[BEGIN]

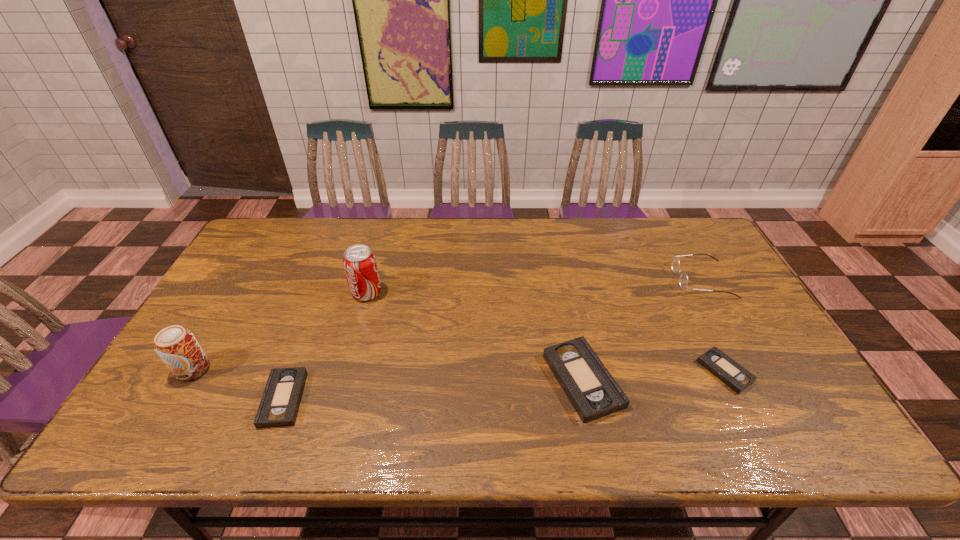
Point out which object is positioned as the second nearest to the shortest videotape. Please provide its 2D coordinates. Your answer should be formatted as a tuple, i.e. [(x, y)], where the tuple contains the x and y coordinates of a point satisfying the conditions above.

[(591, 389)]

Identify which object is located as the fourth nearest to the soda. Please provide its 2D coordinates. Your answer should be formatted as a tuple, i.e. [(x, y)], where the tuple contains the x and y coordinates of a point satisfying the conditions above.

[(736, 377)]

At what (x,y) coordinates should I click in order to perform the action: click on videotape that is the second closest one to the leftmost videotape. Please return your answer as a coordinate pair (x, y). This screenshot has width=960, height=540. Looking at the image, I should click on (736, 377).

Locate an element on the screen. This screenshot has width=960, height=540. videotape that is the second closest to the leftmost object is located at coordinates (591, 389).

Where is `vacant space that satisfies the following two spatial constraints: 1. on the back side of the second videotape from right to left; 2. on the left side of the second tallest videotape`? This screenshot has width=960, height=540. vacant space that satisfies the following two spatial constraints: 1. on the back side of the second videotape from right to left; 2. on the left side of the second tallest videotape is located at coordinates (290, 380).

[END]

Copy all of the records above word for word, leaving out the pictures.

Point out which object is positioned as the second nearest to the shortest videotape. Please provide its 2D coordinates. Your answer should be formatted as a tuple, i.e. [(x, y)], where the tuple contains the x and y coordinates of a point satisfying the conditions above.

[(591, 389)]

Identify which object is located as the fourth nearest to the soda. Please provide its 2D coordinates. Your answer should be formatted as a tuple, i.e. [(x, y)], where the tuple contains the x and y coordinates of a point satisfying the conditions above.

[(736, 377)]

At what (x,y) coordinates should I click in order to perform the action: click on videotape that is the second closest one to the leftmost videotape. Please return your answer as a coordinate pair (x, y). This screenshot has width=960, height=540. Looking at the image, I should click on (736, 377).

Locate an element on the screen. This screenshot has width=960, height=540. videotape that is the second closest to the leftmost object is located at coordinates (591, 389).

Where is `vacant space that satisfies the following two spatial constraints: 1. on the back side of the second videotape from right to left; 2. on the left side of the second tallest videotape`? This screenshot has width=960, height=540. vacant space that satisfies the following two spatial constraints: 1. on the back side of the second videotape from right to left; 2. on the left side of the second tallest videotape is located at coordinates (290, 380).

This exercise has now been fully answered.